"""

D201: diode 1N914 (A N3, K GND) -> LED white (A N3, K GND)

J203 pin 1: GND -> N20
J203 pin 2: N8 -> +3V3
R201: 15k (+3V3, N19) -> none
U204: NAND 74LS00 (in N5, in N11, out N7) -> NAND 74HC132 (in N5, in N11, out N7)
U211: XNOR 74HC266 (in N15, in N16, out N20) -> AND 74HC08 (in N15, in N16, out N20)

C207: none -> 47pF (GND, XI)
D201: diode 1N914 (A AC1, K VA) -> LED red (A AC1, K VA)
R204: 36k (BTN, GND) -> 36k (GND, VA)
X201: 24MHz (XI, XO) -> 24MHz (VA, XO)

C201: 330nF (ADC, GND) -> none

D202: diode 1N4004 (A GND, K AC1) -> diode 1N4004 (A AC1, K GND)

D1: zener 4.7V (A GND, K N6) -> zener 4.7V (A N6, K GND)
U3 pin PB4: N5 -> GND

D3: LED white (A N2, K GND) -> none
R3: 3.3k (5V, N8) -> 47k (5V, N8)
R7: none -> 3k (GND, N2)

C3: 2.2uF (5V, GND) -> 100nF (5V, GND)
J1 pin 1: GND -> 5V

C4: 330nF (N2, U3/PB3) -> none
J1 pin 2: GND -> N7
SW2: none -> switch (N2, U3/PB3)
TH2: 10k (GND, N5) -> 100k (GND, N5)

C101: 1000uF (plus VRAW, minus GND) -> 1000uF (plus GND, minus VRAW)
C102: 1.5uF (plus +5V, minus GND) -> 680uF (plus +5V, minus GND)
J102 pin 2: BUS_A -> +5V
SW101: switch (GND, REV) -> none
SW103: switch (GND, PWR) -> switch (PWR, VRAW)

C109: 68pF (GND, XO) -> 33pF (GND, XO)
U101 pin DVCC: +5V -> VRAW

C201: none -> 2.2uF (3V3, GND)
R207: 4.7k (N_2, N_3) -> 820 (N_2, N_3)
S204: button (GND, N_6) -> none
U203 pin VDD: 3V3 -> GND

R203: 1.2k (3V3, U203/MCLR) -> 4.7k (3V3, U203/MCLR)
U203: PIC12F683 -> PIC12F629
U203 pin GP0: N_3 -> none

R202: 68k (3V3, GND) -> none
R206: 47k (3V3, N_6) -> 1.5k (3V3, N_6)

"""

= Exercise brief =
Show every line above in which the word "VRAW" occurs.

= Answer to the exercise =
C101: 1000uF (plus VRAW, minus GND) -> 1000uF (plus GND, minus VRAW)
SW103: switch (GND, PWR) -> switch (PWR, VRAW)
U101 pin DVCC: +5V -> VRAW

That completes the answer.